* [TASK OBJECTIVE]
Would you output each record exactly as it stands?

* [RECORDS SHOWN]
-- Opening Marker --
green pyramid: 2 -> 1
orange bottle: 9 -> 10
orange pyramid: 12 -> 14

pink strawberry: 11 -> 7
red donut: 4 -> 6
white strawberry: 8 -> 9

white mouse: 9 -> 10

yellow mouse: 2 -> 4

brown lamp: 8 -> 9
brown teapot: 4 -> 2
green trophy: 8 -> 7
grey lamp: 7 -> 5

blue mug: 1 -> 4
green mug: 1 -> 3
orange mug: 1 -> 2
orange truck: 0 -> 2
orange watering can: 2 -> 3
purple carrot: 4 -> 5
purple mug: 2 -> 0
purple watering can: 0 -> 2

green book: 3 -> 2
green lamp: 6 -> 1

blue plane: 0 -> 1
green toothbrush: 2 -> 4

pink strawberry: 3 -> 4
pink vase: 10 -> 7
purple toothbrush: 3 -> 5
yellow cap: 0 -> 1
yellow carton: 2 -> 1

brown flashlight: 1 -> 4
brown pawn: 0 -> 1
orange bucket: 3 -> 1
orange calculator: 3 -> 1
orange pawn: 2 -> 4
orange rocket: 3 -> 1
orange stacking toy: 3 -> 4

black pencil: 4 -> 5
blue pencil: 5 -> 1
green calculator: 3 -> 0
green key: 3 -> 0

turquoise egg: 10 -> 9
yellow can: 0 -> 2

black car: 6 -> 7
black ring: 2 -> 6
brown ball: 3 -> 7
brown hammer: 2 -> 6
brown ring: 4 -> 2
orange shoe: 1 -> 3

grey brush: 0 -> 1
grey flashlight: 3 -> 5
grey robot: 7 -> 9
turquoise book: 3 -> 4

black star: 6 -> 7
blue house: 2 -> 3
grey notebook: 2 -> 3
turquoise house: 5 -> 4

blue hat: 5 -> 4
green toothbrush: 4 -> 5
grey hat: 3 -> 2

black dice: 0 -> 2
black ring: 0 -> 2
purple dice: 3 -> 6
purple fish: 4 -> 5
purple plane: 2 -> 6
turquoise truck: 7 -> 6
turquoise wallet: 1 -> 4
-- Closing Marker --
* [RESPONSE TO THE EXERCISE]
green pyramid: 2 -> 1
orange bottle: 9 -> 10
orange pyramid: 12 -> 14

pink strawberry: 11 -> 7
red donut: 4 -> 6
white strawberry: 8 -> 9

white mouse: 9 -> 10

yellow mouse: 2 -> 4

brown lamp: 8 -> 9
brown teapot: 4 -> 2
green trophy: 8 -> 7
grey lamp: 7 -> 5

blue mug: 1 -> 4
green mug: 1 -> 3
orange mug: 1 -> 2
orange truck: 0 -> 2
orange watering can: 2 -> 3
purple carrot: 4 -> 5
purple mug: 2 -> 0
purple watering can: 0 -> 2

green book: 3 -> 2
green lamp: 6 -> 1

blue plane: 0 -> 1
green toothbrush: 2 -> 4

pink strawberry: 3 -> 4
pink vase: 10 -> 7
purple toothbrush: 3 -> 5
yellow cap: 0 -> 1
yellow carton: 2 -> 1

brown flashlight: 1 -> 4
brown pawn: 0 -> 1
orange bucket: 3 -> 1
orange calculator: 3 -> 1
orange pawn: 2 -> 4
orange rocket: 3 -> 1
orange stacking toy: 3 -> 4

black pencil: 4 -> 5
blue pencil: 5 -> 1
green calculator: 3 -> 0
green key: 3 -> 0

turquoise egg: 10 -> 9
yellow can: 0 -> 2

black car: 6 -> 7
black ring: 2 -> 6
brown ball: 3 -> 7
brown hammer: 2 -> 6
brown ring: 4 -> 2
orange shoe: 1 -> 3

grey brush: 0 -> 1
grey flashlight: 3 -> 5
grey robot: 7 -> 9
turquoise book: 3 -> 4

black star: 6 -> 7
blue house: 2 -> 3
grey notebook: 2 -> 3
turquoise house: 5 -> 4

blue hat: 5 -> 4
green toothbrush: 4 -> 5
grey hat: 3 -> 2

black dice: 0 -> 2
black ring: 0 -> 2
purple dice: 3 -> 6
purple fish: 4 -> 5
purple plane: 2 -> 6
turquoise truck: 7 -> 6
turquoise wallet: 1 -> 4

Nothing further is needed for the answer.